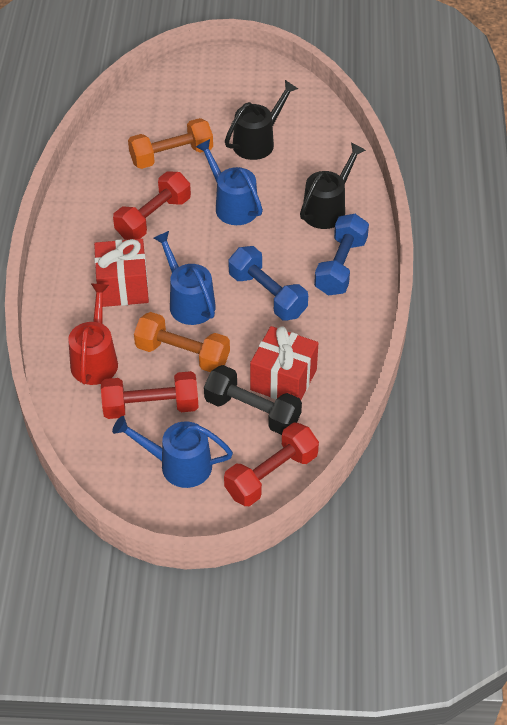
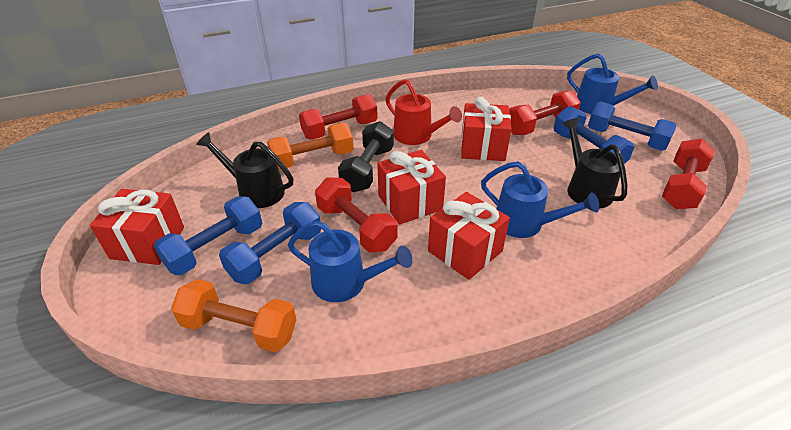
blue dumbbell: 2 -> 4
red dumbbell: 3 -> 4
red gift: 2 -> 4

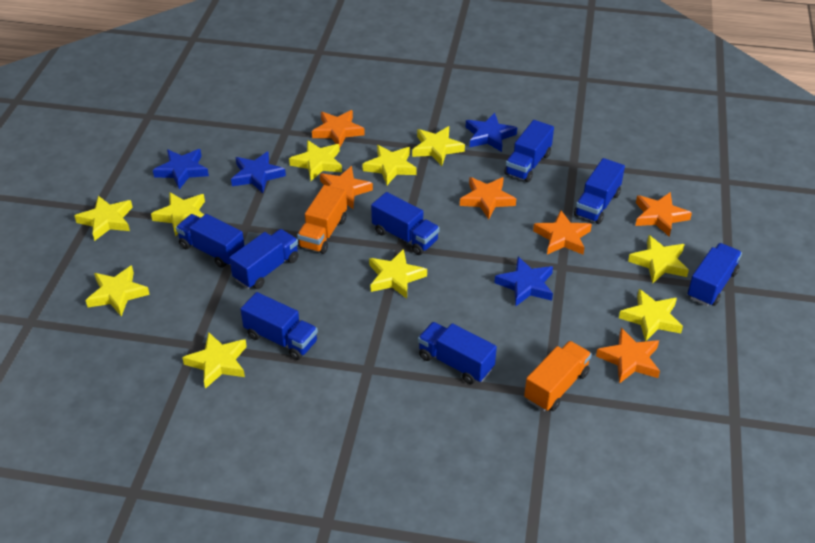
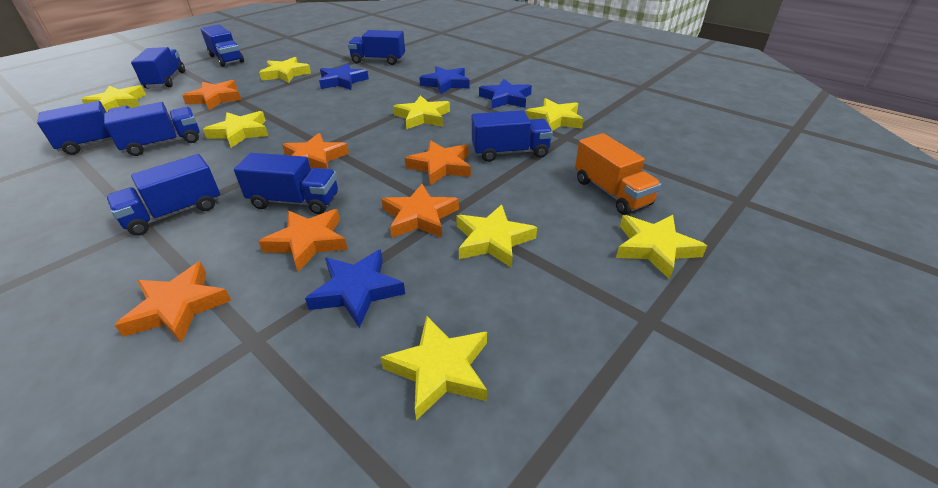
orange truck: 2 -> 1
yellow star: 10 -> 8

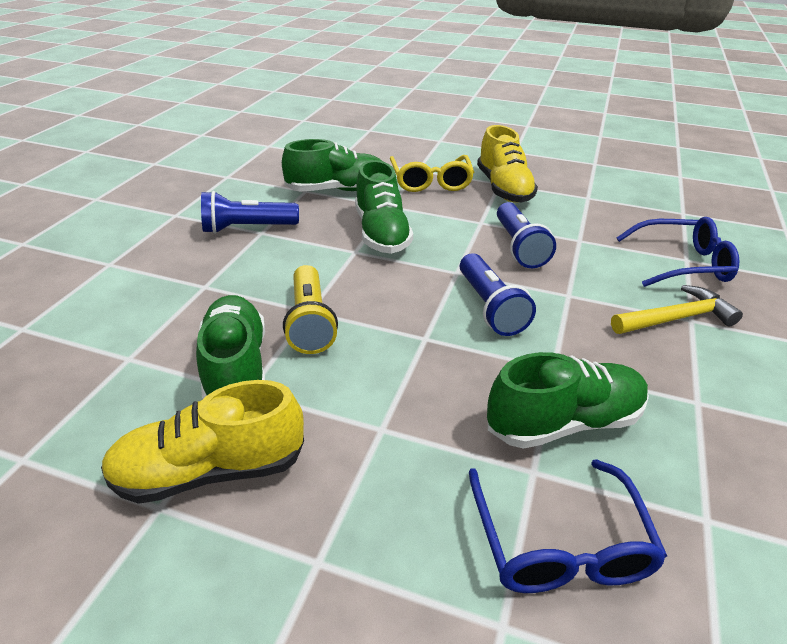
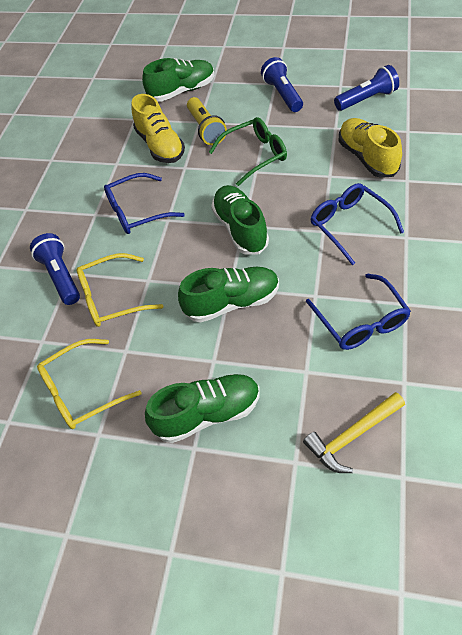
blue glasses: 2 -> 3
green glasses: 0 -> 1
yellow glasses: 1 -> 2

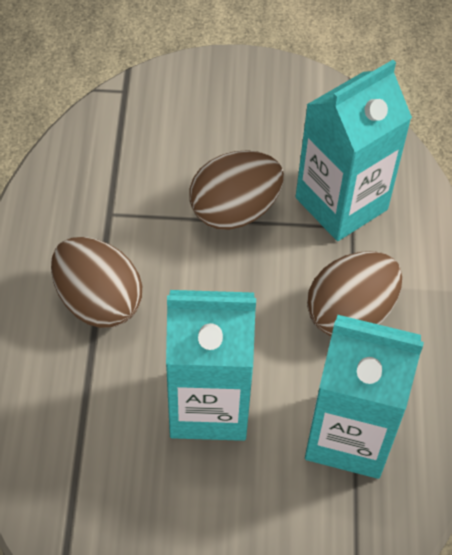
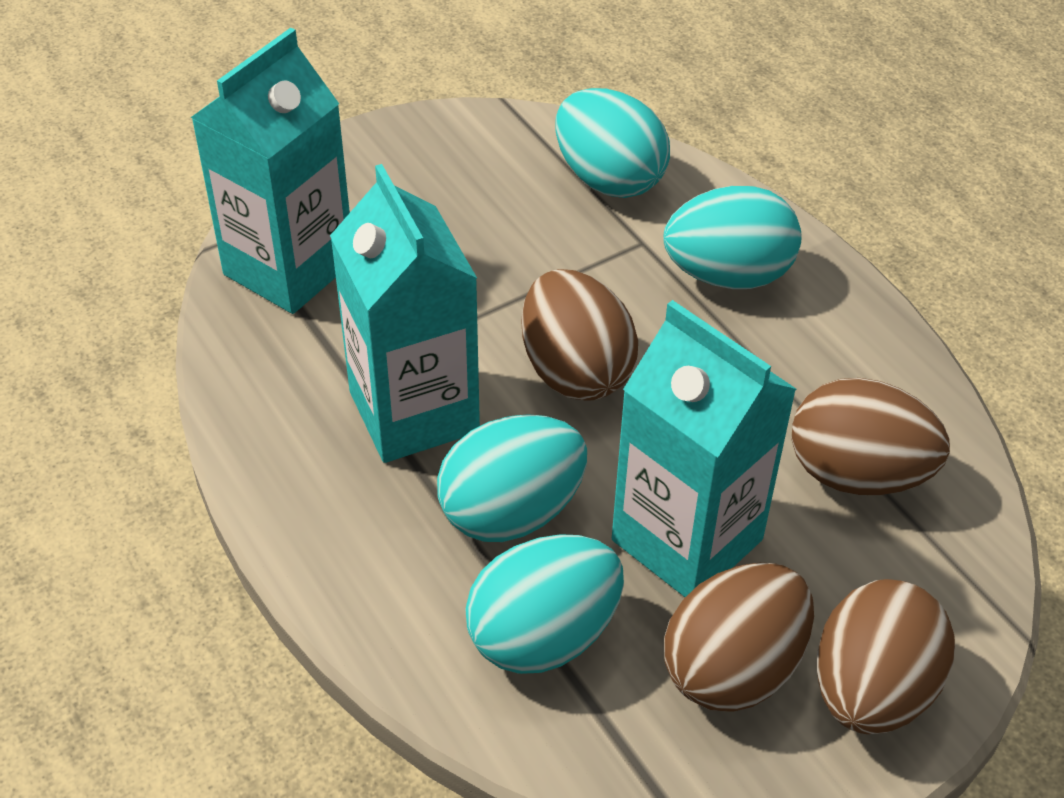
brown egg: 3 -> 4
turquoise egg: 0 -> 4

What needs to be done: Repeat the entries above exactly and skip the images.

Result of this task:
blue dumbbell: 2 -> 4
red dumbbell: 3 -> 4
red gift: 2 -> 4

orange truck: 2 -> 1
yellow star: 10 -> 8

blue glasses: 2 -> 3
green glasses: 0 -> 1
yellow glasses: 1 -> 2

brown egg: 3 -> 4
turquoise egg: 0 -> 4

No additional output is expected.